Set task: Copy the data below word for word, from its first line through the line containing "road 2 (residential): [(141,271),(129,265),(21,0)]", including both of those lines.

— Begin Data shown —

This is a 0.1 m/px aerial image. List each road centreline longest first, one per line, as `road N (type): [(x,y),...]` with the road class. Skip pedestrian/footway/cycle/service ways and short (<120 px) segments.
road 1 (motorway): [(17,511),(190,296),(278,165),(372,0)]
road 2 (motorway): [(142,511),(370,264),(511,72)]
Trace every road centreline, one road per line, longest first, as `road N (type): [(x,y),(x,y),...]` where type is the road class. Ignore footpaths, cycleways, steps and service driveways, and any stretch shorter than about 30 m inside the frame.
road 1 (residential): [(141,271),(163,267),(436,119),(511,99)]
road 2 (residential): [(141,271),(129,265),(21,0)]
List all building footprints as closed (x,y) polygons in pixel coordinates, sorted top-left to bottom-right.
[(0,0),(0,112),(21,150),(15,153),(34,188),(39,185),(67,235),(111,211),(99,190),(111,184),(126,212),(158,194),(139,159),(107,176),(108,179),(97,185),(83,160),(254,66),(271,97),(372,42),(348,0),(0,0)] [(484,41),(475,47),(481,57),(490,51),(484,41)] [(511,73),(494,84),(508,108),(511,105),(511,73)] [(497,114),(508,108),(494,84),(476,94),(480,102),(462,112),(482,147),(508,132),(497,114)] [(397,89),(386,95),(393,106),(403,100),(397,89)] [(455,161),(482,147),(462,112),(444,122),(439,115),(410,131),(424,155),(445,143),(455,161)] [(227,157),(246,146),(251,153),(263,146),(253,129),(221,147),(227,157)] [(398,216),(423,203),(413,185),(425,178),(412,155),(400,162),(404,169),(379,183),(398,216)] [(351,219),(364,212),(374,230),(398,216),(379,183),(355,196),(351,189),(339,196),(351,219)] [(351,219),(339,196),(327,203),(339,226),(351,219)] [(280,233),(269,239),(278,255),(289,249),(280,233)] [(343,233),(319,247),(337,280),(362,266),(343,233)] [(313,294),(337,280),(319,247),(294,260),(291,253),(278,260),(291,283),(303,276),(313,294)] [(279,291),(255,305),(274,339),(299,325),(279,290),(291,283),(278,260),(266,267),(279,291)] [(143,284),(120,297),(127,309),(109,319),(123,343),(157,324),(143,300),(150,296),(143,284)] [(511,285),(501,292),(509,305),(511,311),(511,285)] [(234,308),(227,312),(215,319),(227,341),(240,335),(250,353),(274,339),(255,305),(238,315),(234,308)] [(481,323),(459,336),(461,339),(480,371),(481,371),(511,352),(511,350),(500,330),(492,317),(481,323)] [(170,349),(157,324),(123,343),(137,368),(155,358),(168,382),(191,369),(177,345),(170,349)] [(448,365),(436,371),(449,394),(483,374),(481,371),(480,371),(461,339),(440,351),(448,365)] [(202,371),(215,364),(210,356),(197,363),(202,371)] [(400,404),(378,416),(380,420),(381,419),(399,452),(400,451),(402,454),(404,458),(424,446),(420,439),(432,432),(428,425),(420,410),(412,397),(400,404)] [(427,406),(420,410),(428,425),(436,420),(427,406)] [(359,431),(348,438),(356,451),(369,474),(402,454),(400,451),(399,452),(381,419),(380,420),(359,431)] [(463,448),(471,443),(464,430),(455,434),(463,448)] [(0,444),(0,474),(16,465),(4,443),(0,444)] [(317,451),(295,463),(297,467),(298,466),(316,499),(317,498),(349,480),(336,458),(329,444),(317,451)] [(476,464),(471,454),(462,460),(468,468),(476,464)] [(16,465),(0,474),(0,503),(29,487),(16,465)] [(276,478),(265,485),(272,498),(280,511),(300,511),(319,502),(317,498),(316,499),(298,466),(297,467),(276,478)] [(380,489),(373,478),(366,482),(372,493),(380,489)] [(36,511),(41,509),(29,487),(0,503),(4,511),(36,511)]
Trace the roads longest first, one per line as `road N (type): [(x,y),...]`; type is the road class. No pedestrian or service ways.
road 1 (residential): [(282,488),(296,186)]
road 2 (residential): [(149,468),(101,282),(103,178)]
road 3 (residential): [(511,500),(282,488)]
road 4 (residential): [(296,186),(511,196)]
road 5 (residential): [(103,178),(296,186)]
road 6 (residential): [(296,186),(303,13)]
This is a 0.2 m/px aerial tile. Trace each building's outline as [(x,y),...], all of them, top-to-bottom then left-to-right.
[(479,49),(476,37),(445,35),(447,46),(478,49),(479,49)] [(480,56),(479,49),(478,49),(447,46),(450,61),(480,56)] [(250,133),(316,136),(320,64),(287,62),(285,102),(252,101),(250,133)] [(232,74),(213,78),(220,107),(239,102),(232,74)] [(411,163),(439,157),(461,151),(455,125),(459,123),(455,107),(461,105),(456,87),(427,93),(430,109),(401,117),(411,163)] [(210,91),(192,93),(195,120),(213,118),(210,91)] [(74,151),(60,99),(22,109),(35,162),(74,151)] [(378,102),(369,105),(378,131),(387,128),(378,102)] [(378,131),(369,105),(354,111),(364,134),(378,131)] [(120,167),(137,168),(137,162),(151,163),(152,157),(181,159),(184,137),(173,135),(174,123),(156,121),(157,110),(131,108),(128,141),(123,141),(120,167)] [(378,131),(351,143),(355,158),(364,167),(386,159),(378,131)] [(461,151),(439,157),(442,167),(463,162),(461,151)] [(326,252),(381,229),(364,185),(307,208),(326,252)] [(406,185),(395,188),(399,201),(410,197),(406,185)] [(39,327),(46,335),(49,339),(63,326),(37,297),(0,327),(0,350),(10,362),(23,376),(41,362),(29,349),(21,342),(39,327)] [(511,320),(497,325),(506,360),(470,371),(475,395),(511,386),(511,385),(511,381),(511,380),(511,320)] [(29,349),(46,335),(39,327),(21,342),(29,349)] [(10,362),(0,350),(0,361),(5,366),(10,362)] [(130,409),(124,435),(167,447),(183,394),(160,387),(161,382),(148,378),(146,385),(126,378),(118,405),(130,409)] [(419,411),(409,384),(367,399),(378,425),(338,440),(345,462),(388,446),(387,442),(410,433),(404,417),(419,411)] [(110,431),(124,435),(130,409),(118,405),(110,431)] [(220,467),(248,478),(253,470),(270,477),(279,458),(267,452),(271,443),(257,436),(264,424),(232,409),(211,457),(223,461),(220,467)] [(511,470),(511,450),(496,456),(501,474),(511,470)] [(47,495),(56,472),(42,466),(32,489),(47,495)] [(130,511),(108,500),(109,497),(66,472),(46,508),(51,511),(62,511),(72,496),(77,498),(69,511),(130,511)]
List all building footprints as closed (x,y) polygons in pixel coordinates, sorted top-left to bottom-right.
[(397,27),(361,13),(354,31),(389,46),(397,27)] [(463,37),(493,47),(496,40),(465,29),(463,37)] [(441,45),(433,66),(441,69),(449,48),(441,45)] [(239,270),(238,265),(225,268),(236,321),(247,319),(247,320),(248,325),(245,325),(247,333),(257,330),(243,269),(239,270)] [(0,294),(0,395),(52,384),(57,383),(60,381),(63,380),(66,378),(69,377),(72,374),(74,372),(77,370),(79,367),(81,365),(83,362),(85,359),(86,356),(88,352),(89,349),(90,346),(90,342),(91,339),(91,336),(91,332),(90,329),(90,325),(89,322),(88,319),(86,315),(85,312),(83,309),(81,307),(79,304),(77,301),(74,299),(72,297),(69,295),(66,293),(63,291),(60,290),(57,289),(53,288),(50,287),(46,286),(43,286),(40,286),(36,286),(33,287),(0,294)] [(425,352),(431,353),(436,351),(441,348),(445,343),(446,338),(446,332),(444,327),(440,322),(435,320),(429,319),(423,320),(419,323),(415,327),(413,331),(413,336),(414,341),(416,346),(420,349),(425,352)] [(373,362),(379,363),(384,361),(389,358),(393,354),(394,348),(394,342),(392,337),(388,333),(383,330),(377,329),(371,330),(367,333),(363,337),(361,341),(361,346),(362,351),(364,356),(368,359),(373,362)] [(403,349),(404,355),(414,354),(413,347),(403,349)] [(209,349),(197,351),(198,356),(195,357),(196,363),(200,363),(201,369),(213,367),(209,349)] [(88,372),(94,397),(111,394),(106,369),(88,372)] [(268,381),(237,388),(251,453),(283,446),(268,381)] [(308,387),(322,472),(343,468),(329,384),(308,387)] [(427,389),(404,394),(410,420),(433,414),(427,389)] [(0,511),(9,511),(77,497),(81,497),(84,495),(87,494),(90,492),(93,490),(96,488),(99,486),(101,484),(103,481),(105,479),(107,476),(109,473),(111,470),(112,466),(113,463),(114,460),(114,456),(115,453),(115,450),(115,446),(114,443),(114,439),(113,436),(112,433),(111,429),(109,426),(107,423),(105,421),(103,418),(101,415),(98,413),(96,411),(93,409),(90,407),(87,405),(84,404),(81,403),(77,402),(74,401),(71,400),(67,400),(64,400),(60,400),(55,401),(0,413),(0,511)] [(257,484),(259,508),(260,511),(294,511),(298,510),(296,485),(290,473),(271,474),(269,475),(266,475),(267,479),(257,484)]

— End Data shown —

Response below:
This is a 0.1 m/px aerial image. List each road centreline longest first, one per line, as `road N (type): [(x,y),...]` with the road class. Skip pedestrian/footway/cycle/service ways and short (<120 px) segments.
road 1 (motorway): [(17,511),(190,296),(278,165),(372,0)]
road 2 (motorway): [(142,511),(370,264),(511,72)]
Trace every road centreline, one road per line, longest first, as `road N (type): [(x,y),(x,y),...]` where type is the road class. Ignore footpaths, cycleways, steps and service driveways, and any stretch shorter than about 30 m inside the frame.
road 1 (residential): [(141,271),(163,267),(436,119),(511,99)]
road 2 (residential): [(141,271),(129,265),(21,0)]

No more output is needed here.